Task brief:
The data below holds a line containing "Notices: [183,511,510,686] ->" and a line containing "event8.mp4: [721,25,753,66] ->"; please quote exactly those two lines and every line between them, and nothing else.

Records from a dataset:
◆ ◆ ◆

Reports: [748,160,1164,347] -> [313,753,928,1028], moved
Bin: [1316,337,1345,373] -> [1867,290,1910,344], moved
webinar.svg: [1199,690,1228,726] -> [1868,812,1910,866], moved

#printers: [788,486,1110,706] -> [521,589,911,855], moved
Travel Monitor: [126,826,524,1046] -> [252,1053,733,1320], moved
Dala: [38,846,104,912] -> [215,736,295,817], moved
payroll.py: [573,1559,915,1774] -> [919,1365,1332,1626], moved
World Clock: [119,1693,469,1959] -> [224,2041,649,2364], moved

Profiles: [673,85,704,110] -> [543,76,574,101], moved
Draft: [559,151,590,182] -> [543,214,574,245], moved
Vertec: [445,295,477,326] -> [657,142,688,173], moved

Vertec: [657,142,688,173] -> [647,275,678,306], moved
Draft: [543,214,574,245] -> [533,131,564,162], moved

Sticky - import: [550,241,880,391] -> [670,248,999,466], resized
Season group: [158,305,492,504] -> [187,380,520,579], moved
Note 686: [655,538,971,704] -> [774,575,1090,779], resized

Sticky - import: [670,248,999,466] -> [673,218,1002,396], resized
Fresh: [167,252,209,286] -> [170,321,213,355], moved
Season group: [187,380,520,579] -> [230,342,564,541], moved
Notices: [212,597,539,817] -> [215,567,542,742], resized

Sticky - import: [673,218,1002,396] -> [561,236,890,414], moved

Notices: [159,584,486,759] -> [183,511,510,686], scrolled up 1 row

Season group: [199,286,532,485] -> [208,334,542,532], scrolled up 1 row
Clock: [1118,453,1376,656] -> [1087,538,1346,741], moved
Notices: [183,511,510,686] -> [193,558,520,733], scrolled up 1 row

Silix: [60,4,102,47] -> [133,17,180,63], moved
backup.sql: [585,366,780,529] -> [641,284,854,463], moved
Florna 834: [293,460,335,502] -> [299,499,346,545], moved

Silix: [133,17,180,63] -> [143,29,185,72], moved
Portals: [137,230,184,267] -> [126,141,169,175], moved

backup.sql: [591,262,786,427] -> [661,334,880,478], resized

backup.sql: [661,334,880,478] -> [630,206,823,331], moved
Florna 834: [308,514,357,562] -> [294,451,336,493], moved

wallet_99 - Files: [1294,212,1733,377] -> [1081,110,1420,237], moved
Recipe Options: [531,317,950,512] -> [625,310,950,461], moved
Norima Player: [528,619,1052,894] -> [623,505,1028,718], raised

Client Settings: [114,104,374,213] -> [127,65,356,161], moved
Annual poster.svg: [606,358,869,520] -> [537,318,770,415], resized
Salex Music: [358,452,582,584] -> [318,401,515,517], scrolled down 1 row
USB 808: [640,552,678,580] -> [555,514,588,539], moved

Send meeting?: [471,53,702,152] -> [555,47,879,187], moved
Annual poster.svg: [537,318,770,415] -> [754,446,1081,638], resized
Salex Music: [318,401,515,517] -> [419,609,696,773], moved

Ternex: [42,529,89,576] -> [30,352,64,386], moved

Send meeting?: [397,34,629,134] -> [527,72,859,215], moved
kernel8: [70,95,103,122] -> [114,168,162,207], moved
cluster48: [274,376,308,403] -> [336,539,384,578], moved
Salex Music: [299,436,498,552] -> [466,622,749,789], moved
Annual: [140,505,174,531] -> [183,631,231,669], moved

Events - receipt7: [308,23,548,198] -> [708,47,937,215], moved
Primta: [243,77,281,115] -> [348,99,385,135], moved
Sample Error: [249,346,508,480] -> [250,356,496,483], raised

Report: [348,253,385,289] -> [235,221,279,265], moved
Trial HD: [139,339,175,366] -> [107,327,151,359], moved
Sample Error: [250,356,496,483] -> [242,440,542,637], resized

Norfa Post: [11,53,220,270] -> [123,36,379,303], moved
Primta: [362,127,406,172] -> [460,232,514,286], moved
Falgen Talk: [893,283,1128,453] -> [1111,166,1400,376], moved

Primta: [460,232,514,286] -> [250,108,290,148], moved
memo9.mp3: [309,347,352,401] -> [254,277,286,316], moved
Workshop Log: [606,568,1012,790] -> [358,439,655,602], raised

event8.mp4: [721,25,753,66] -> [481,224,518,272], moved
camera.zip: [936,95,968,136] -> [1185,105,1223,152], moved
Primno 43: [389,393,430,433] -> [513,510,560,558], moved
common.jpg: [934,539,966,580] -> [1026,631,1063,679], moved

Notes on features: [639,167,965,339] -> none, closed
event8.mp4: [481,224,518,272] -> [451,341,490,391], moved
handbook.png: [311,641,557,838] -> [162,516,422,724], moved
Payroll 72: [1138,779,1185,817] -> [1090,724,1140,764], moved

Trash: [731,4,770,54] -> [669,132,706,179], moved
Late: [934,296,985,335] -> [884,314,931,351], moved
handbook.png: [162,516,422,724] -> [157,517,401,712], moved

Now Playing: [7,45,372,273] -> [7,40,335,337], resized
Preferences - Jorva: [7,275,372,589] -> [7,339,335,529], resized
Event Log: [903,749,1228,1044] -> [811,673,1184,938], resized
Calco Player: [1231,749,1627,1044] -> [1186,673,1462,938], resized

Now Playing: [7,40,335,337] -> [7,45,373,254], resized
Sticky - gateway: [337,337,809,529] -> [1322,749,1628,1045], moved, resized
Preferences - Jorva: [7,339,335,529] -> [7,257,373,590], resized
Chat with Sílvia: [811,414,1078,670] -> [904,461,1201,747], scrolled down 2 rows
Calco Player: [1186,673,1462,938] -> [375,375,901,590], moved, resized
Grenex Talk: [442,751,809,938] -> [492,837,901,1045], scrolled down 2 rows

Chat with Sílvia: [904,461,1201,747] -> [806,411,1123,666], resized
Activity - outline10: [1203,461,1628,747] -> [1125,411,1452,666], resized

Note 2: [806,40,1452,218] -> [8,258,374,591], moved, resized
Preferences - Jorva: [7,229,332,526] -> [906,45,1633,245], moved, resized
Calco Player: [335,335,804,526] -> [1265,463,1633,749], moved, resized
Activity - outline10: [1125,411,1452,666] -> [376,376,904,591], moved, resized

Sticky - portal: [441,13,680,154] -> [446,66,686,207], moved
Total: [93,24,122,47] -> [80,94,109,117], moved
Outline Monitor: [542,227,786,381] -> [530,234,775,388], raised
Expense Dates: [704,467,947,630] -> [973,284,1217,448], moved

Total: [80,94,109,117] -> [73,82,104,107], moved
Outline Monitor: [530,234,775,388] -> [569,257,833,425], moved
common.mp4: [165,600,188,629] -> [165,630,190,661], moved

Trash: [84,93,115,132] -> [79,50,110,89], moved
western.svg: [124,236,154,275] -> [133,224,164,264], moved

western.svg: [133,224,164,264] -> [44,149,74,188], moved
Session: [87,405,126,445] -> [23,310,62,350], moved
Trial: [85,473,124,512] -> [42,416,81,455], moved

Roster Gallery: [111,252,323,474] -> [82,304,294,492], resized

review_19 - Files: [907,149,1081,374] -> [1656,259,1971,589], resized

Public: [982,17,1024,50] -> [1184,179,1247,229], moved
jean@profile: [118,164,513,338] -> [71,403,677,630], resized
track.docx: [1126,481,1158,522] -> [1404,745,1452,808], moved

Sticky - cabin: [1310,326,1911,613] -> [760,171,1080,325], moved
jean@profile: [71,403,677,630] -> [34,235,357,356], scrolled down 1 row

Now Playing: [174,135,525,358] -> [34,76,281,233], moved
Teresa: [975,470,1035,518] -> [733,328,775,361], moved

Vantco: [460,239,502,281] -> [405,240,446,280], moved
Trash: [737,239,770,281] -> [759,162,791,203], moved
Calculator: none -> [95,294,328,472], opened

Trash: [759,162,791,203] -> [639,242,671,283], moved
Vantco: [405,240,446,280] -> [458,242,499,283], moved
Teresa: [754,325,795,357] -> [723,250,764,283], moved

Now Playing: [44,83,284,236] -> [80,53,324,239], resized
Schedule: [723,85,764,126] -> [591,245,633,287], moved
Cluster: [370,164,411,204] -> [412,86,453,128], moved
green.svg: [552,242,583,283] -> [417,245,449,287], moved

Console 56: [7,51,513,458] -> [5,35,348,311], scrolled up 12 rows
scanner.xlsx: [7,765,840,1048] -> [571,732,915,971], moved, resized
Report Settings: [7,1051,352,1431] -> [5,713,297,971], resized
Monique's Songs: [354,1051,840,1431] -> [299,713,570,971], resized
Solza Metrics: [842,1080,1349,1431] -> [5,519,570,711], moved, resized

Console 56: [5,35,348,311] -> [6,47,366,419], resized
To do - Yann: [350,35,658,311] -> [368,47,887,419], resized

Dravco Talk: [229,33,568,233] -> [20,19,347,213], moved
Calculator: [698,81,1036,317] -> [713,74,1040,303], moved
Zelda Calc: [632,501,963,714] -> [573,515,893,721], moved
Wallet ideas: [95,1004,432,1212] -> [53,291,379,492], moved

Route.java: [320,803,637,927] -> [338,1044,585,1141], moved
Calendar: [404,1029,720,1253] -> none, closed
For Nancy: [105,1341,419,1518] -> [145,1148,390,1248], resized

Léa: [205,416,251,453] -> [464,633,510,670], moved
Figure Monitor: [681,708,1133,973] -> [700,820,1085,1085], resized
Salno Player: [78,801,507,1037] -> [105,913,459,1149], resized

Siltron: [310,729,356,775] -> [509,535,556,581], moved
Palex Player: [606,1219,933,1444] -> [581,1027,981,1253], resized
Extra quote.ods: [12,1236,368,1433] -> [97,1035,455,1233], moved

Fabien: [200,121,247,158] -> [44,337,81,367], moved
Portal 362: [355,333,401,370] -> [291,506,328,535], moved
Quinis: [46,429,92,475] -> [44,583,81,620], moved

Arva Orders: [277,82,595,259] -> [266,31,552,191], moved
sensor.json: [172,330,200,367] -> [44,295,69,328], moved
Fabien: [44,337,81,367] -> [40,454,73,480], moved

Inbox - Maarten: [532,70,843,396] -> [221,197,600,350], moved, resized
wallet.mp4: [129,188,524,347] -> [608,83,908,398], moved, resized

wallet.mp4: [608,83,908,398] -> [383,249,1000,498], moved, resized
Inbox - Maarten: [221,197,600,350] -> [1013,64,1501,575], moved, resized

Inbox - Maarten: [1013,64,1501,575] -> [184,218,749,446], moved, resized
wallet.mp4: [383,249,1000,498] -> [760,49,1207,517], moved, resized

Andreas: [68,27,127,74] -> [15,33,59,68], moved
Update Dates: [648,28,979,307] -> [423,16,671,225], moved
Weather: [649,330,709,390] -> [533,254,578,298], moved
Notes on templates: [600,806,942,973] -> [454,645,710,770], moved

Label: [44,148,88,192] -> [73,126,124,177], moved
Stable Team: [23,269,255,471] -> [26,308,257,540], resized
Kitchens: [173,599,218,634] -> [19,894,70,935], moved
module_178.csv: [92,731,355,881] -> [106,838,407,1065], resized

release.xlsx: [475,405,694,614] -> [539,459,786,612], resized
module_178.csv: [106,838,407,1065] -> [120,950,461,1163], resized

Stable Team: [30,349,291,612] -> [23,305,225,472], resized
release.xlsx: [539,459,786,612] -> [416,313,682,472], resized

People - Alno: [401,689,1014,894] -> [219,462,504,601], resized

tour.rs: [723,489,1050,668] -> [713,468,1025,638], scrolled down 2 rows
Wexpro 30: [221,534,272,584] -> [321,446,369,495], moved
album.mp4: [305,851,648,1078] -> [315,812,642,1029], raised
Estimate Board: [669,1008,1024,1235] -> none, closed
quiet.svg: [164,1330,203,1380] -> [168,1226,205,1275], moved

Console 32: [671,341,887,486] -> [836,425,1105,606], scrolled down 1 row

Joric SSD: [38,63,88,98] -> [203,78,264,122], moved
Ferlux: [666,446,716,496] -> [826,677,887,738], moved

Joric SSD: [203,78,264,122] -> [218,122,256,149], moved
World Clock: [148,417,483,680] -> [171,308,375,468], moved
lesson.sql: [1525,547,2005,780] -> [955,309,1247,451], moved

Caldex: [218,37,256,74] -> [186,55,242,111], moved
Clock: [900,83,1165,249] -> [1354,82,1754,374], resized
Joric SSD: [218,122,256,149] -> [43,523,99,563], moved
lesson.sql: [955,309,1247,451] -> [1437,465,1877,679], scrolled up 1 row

◆ ◆ ◆

Solution below:
Notices: [183,511,510,686] -> [193,558,520,733], scrolled up 1 row

Silix: [60,4,102,47] -> [133,17,180,63], moved
backup.sql: [585,366,780,529] -> [641,284,854,463], moved
Florna 834: [293,460,335,502] -> [299,499,346,545], moved

Silix: [133,17,180,63] -> [143,29,185,72], moved
Portals: [137,230,184,267] -> [126,141,169,175], moved

backup.sql: [591,262,786,427] -> [661,334,880,478], resized

backup.sql: [661,334,880,478] -> [630,206,823,331], moved
Florna 834: [308,514,357,562] -> [294,451,336,493], moved

wallet_99 - Files: [1294,212,1733,377] -> [1081,110,1420,237], moved
Recipe Options: [531,317,950,512] -> [625,310,950,461], moved
Norima Player: [528,619,1052,894] -> [623,505,1028,718], raised

Client Settings: [114,104,374,213] -> [127,65,356,161], moved
Annual poster.svg: [606,358,869,520] -> [537,318,770,415], resized
Salex Music: [358,452,582,584] -> [318,401,515,517], scrolled down 1 row
USB 808: [640,552,678,580] -> [555,514,588,539], moved

Send meeting?: [471,53,702,152] -> [555,47,879,187], moved
Annual poster.svg: [537,318,770,415] -> [754,446,1081,638], resized
Salex Music: [318,401,515,517] -> [419,609,696,773], moved

Ternex: [42,529,89,576] -> [30,352,64,386], moved

Send meeting?: [397,34,629,134] -> [527,72,859,215], moved
kernel8: [70,95,103,122] -> [114,168,162,207], moved
cluster48: [274,376,308,403] -> [336,539,384,578], moved
Salex Music: [299,436,498,552] -> [466,622,749,789], moved
Annual: [140,505,174,531] -> [183,631,231,669], moved

Events - receipt7: [308,23,548,198] -> [708,47,937,215], moved
Primta: [243,77,281,115] -> [348,99,385,135], moved
Sample Error: [249,346,508,480] -> [250,356,496,483], raised

Report: [348,253,385,289] -> [235,221,279,265], moved
Trial HD: [139,339,175,366] -> [107,327,151,359], moved
Sample Error: [250,356,496,483] -> [242,440,542,637], resized

Norfa Post: [11,53,220,270] -> [123,36,379,303], moved
Primta: [362,127,406,172] -> [460,232,514,286], moved
Falgen Talk: [893,283,1128,453] -> [1111,166,1400,376], moved

Primta: [460,232,514,286] -> [250,108,290,148], moved
memo9.mp3: [309,347,352,401] -> [254,277,286,316], moved
Workshop Log: [606,568,1012,790] -> [358,439,655,602], raised

event8.mp4: [721,25,753,66] -> [481,224,518,272], moved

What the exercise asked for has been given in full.